[Quantity change records]
----------------------------------------
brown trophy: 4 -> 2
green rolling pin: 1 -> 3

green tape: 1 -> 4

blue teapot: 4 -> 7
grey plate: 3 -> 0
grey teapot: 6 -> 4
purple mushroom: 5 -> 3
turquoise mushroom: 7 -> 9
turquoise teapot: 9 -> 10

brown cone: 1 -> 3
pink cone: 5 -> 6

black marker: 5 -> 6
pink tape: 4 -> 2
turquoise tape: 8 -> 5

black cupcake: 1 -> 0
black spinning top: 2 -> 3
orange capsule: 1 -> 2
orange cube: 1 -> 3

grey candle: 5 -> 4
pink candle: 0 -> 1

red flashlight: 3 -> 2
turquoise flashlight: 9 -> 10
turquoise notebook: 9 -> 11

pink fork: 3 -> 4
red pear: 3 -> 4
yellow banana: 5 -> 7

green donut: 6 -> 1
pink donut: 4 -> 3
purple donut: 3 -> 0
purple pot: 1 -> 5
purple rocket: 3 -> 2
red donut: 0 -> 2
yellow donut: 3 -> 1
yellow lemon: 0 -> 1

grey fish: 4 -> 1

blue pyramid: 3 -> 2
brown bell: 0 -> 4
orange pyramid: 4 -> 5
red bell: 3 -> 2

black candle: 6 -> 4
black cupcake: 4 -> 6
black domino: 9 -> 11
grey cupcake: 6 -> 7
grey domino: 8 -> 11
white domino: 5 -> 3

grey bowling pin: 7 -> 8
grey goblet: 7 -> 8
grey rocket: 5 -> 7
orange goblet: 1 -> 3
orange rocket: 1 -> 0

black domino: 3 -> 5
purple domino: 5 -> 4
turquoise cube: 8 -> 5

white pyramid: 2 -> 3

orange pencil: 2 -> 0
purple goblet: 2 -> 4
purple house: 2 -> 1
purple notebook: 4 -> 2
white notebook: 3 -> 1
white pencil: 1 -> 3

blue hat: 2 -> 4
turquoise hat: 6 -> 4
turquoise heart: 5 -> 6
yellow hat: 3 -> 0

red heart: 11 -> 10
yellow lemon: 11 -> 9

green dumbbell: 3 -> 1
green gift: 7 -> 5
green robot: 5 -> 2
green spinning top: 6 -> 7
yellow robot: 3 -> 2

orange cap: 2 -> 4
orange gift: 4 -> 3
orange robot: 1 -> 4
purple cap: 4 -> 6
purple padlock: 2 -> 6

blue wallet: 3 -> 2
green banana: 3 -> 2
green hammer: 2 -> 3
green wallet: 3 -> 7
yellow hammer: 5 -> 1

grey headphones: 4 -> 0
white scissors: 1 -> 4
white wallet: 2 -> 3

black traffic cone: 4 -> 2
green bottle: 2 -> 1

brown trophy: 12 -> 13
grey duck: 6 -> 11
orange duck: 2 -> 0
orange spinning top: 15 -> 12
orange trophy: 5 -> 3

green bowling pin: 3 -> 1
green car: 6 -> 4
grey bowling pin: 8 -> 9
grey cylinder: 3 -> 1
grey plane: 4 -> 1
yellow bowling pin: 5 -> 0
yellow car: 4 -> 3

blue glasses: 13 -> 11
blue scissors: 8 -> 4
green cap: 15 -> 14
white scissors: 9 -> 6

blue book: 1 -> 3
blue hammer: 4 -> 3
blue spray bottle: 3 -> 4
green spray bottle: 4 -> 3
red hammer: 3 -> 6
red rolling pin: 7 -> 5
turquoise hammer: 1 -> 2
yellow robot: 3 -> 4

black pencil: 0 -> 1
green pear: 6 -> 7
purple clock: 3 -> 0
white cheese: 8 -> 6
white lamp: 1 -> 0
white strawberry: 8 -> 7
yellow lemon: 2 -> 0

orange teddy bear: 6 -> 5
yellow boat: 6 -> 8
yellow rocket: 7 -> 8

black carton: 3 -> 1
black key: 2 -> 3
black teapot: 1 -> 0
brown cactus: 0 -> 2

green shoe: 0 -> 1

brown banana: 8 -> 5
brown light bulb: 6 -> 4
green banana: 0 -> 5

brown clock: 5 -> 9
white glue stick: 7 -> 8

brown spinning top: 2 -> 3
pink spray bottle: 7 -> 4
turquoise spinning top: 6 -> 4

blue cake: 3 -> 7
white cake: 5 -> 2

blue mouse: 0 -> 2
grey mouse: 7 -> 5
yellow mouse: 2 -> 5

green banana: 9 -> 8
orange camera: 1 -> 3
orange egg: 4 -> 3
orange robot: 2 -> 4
----------------------------------------
Action item: List every line in the records above that contains the word "donut".

Expected answer:
green donut: 6 -> 1
pink donut: 4 -> 3
purple donut: 3 -> 0
red donut: 0 -> 2
yellow donut: 3 -> 1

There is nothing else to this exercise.